▶ [AIM OF THE TASK] Which lines run from the one with "turned: glasses (snow-white)" through the end of the data? Retype them exactly, without pictures.

#### EXERCISE DATA ####

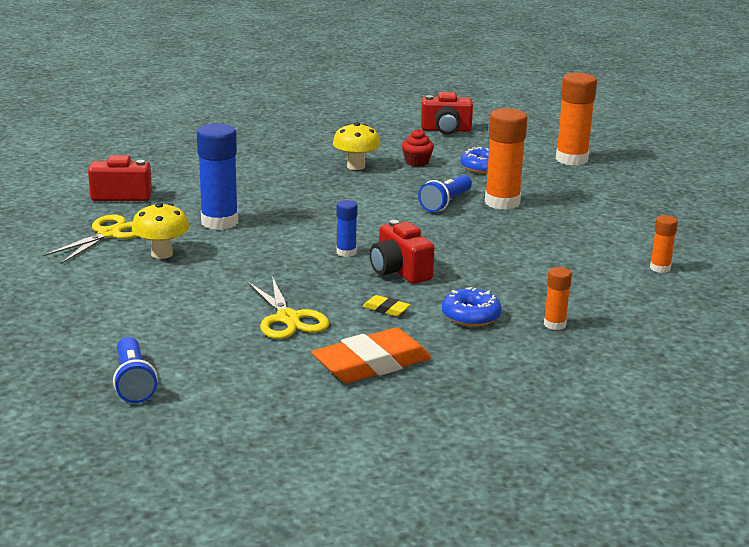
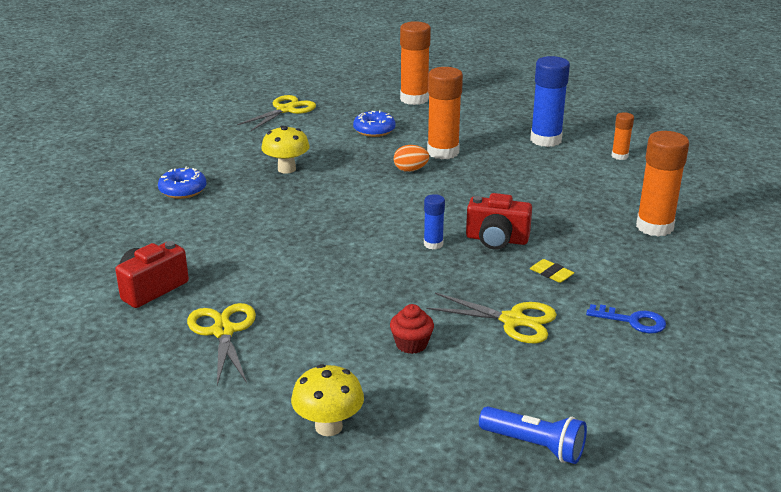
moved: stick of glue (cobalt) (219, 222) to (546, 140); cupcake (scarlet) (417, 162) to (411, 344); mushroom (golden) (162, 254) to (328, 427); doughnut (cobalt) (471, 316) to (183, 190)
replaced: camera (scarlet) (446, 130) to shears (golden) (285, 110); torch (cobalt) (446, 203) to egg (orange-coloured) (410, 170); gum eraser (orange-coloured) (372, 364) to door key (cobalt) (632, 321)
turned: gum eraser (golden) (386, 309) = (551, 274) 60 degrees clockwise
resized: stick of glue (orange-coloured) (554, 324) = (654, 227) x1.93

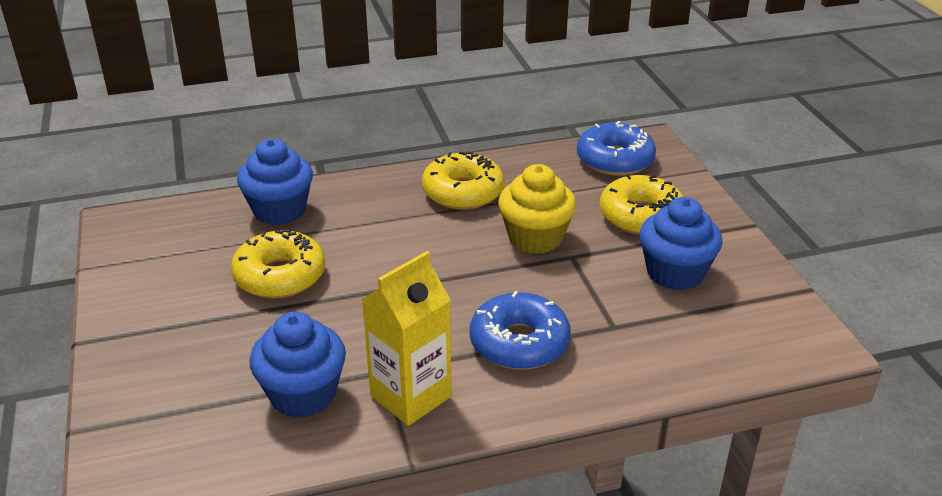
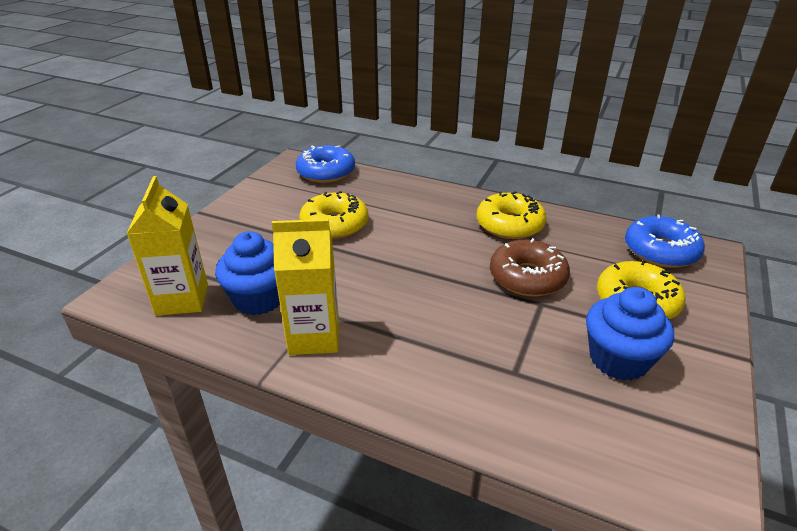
removed: cupcake (cobalt) (279, 210)
added: juice carton (golden) (182, 299)
moved: doughnut (cobalt) (519, 343) to (326, 172)
replaced: cupcake (golden) (535, 238) to doughnut (brown) (527, 277)

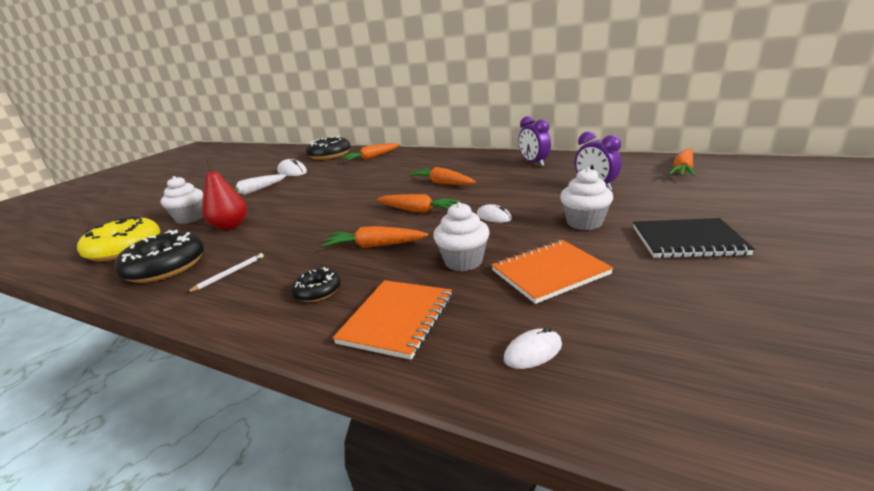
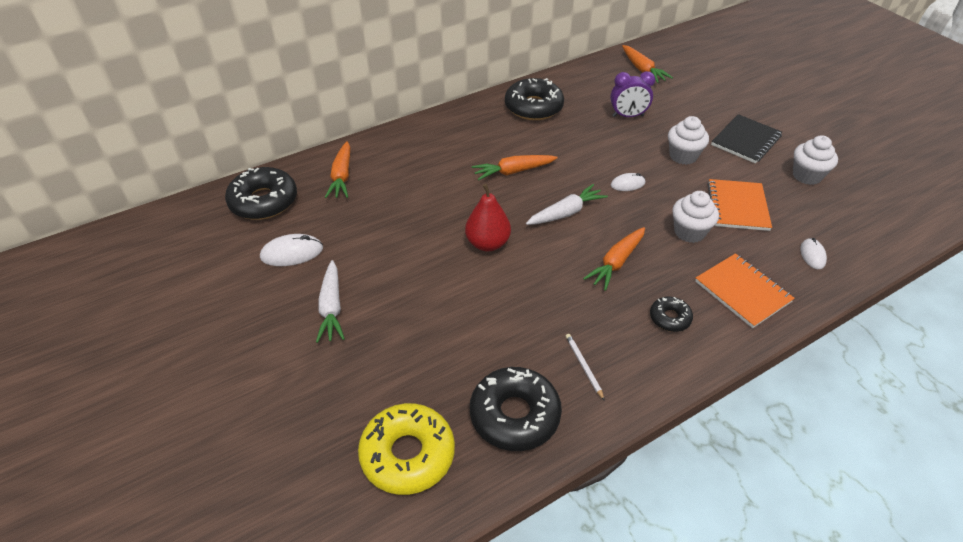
moved: toy pear (scarlet) (230, 226) to (487, 243); cupcake (snow-white) (190, 218) to (807, 175)
replaced: alarm clock (purple) (534, 163) to doughnut (jet-black) (533, 107)
recoloured: root vegetable (orange-coloured) (418, 210) to root vegetable (snow-white) (566, 212)

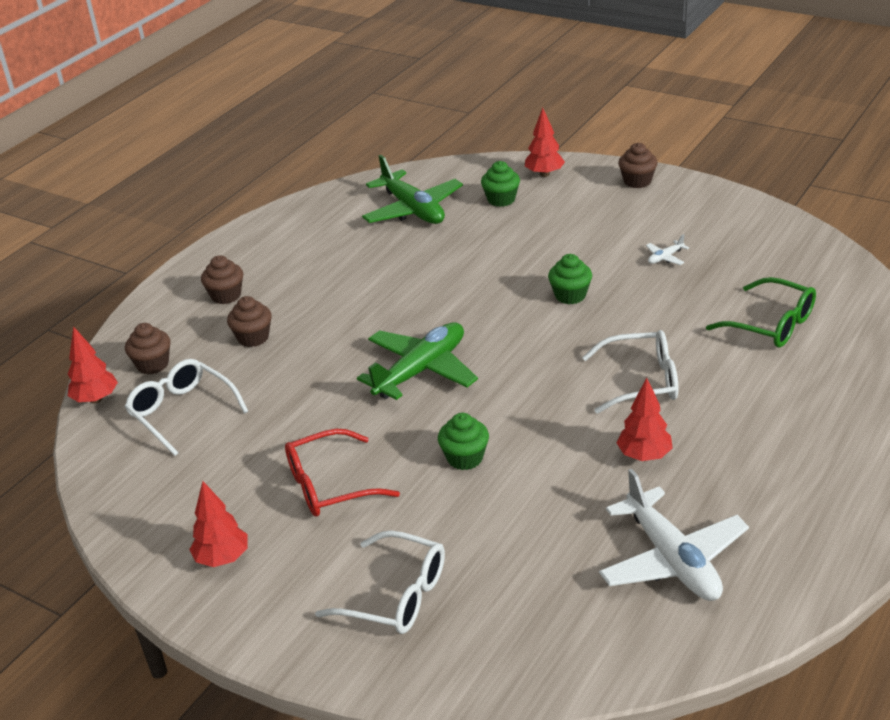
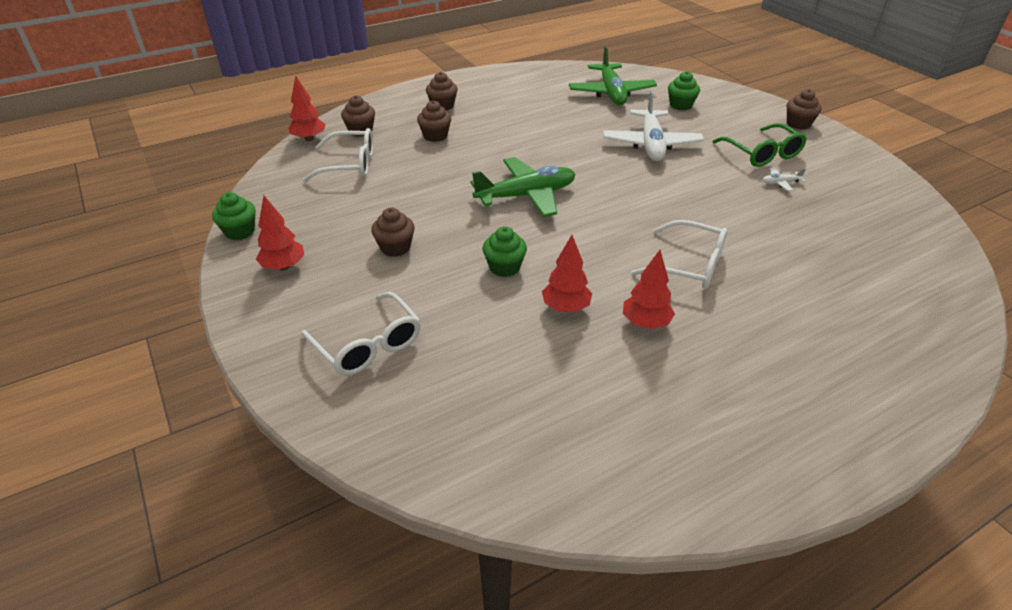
moved: tree (scarlet) (544, 174) to (565, 307); cupcake (leaf-green) (570, 295) to (240, 231); glasses (leaf-green) (771, 324) to (762, 154); aeroplane (snow-white) (672, 559) to (651, 144)
replaced: glasses (scarlet) (329, 485) to cupcake (brown) (395, 247)
turned: glasses (snow-white) (182, 412) = (350, 165) 105 degrees clockwise

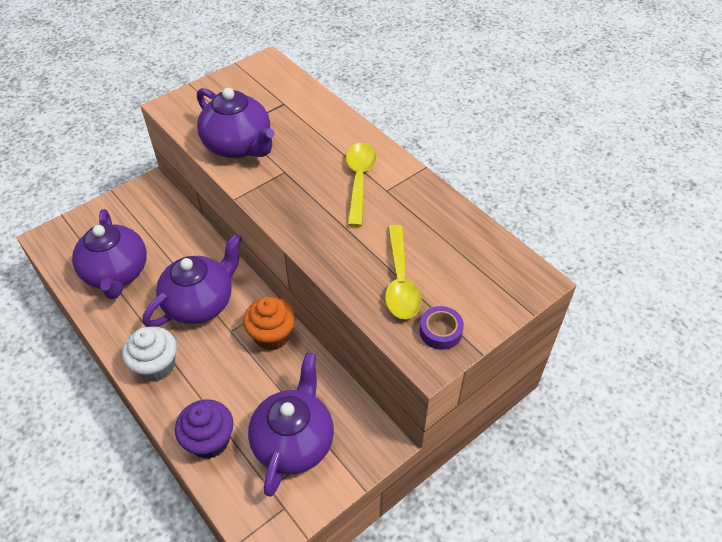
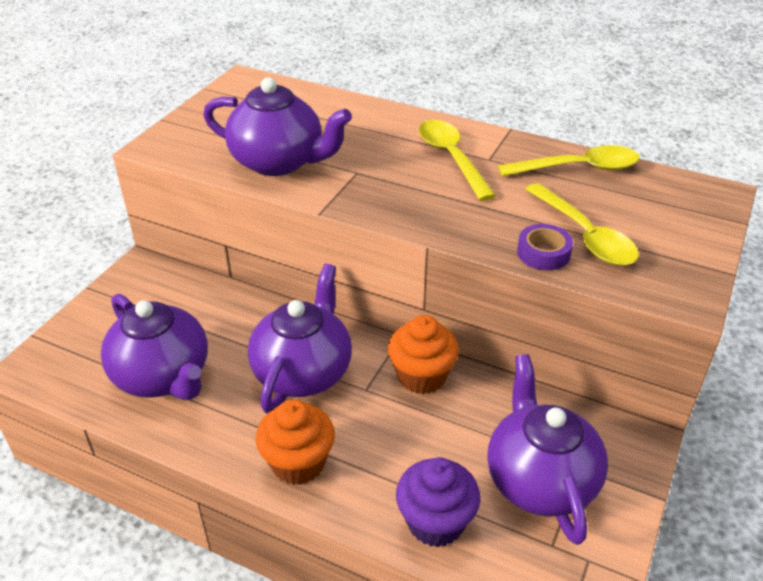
added: tablespoon (golden) (578, 168)
moved: sticky tape (purple) (440, 331) to (543, 253)
recoloured: cupcake (snow-white) (156, 366) to cupcake (orange-coloured) (298, 463)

####

▶ [EXPECTED OUTPUT]
turned: glasses (snow-white) (182, 412) = (350, 165) 105 degrees clockwise

added: tablespoon (golden) (578, 168)
moved: sticky tape (purple) (440, 331) to (543, 253)
recoloured: cupcake (snow-white) (156, 366) to cupcake (orange-coloured) (298, 463)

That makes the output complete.